Word-for-word reproduction, images excluded: copy every entry below.

- _Data to use_
----
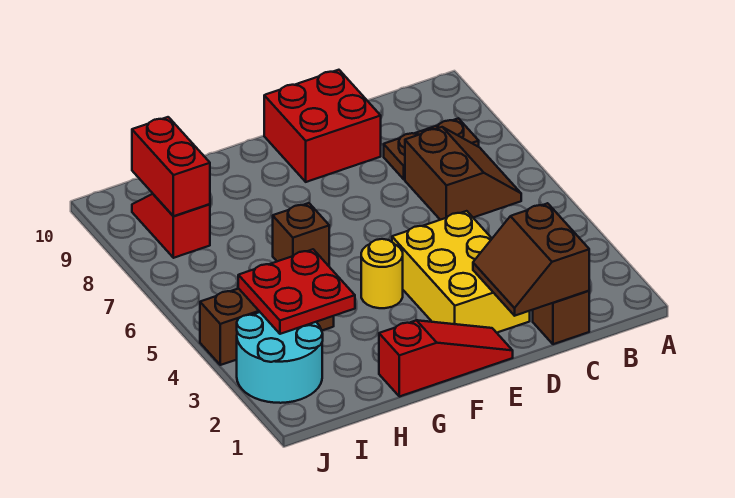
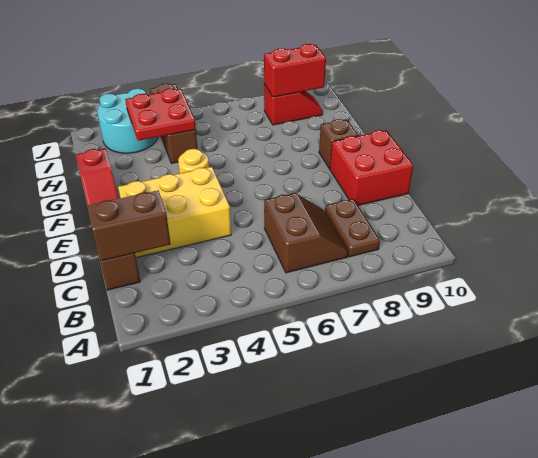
brown slope B6:C7 level 1 top C -> brown slope B6:C7 level 1 top 6
brown brick G6 level 1 -> brown brick F9 level 1

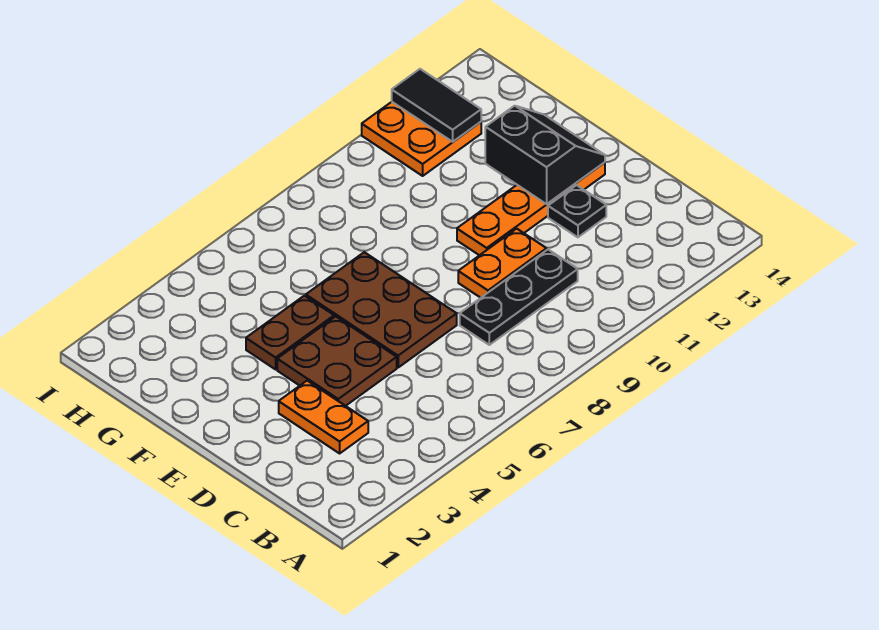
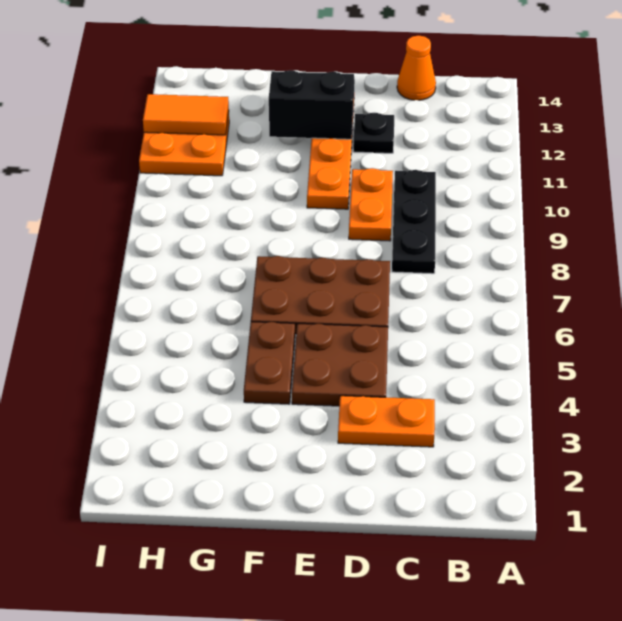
none -> orange cone C14 level 1
black tile H12:I12 level 2 -> orange tile H12:I12 level 2

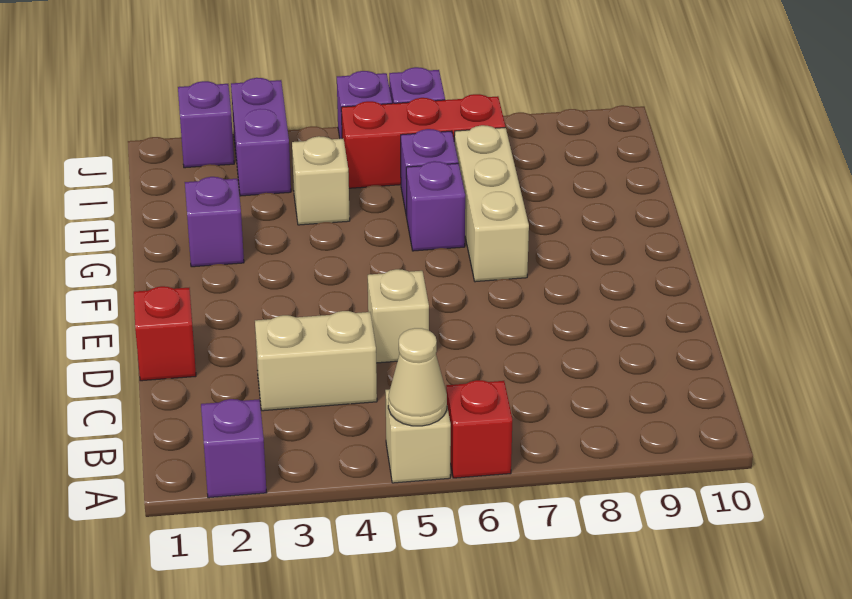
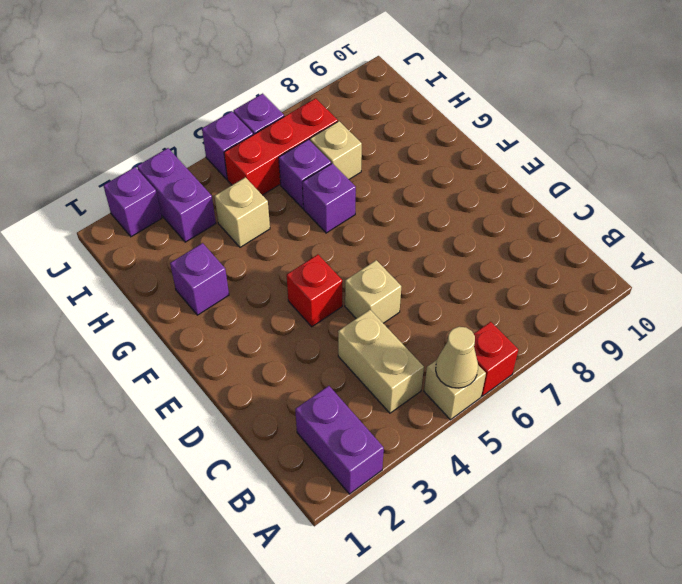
purple brick A2 level 1 -> purple brick A2:B2 level 1
tan brick C3:C4 level 1 -> tan brick B4:C4 level 1
red brick D1 level 1 -> red brick E4 level 1
tan brick F7:H7 level 1 -> tan brick H7 level 1

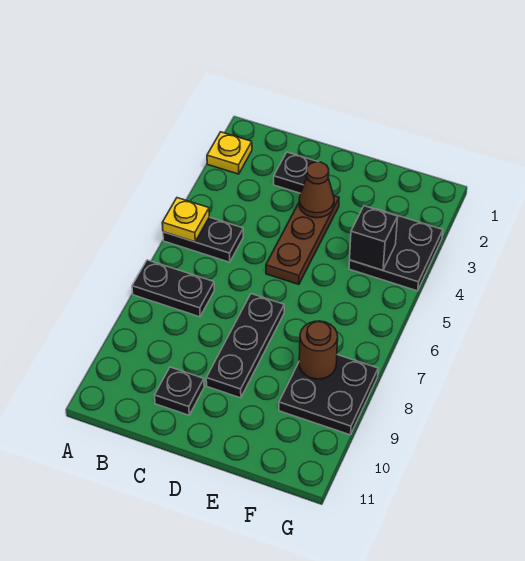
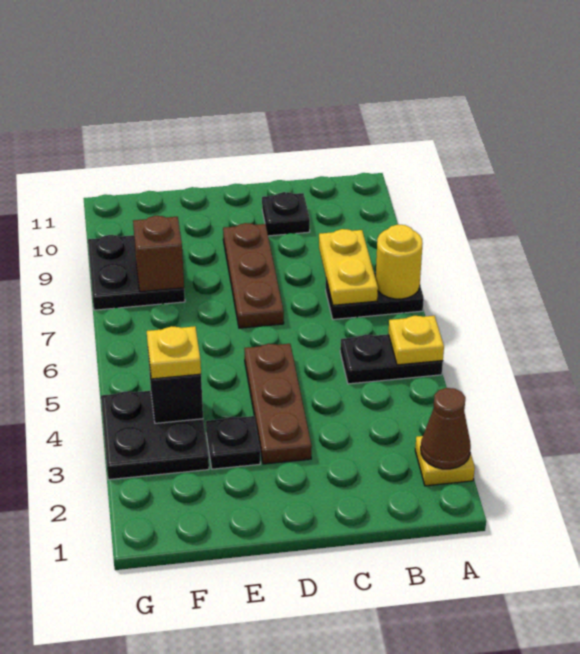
none -> yellow round brick A7 level 2
none -> yellow plate B7:B8 level 2
black plate C2 level 1 -> black plate E3 level 1
brown cone D3 level 2 -> brown cone A2 level 2
black plate D7:D9 level 1 -> brown plate D7:D9 level 1
none -> yellow plate F4 level 3
brown round brick F8 level 2 -> brown brick F8 level 2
----
- _Written answer_
brown slope B6:C7 level 1 top C -> brown slope B6:C7 level 1 top 6
brown brick G6 level 1 -> brown brick F9 level 1

none -> orange cone C14 level 1
black tile H12:I12 level 2 -> orange tile H12:I12 level 2

purple brick A2 level 1 -> purple brick A2:B2 level 1
tan brick C3:C4 level 1 -> tan brick B4:C4 level 1
red brick D1 level 1 -> red brick E4 level 1
tan brick F7:H7 level 1 -> tan brick H7 level 1

none -> yellow round brick A7 level 2
none -> yellow plate B7:B8 level 2
black plate C2 level 1 -> black plate E3 level 1
brown cone D3 level 2 -> brown cone A2 level 2
black plate D7:D9 level 1 -> brown plate D7:D9 level 1
none -> yellow plate F4 level 3
brown round brick F8 level 2 -> brown brick F8 level 2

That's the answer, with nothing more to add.